## WHAT THE TASK REQUIRES
Set down, unchanged, the line with "change,first,where,second,where,amount" and everything after it through the last line of the data.

-- DATASET EXTRACT follows --

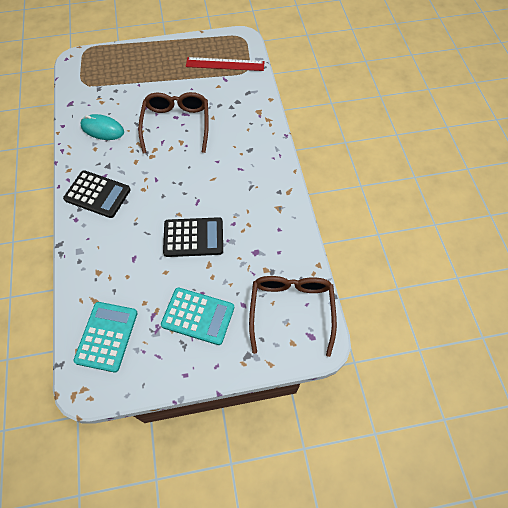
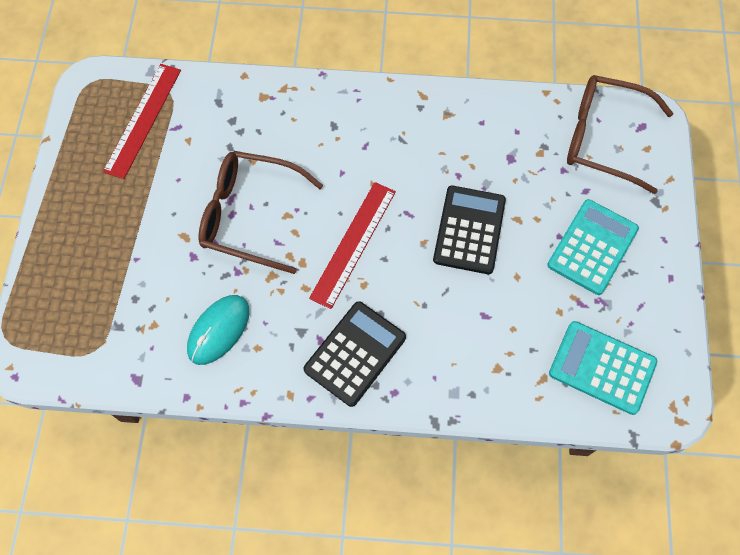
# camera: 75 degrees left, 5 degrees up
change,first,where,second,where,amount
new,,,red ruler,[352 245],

-- DATASET EXTRACT concluded --

## RESULT
change,first,where,second,where,amount
new,,,red ruler,[352 245],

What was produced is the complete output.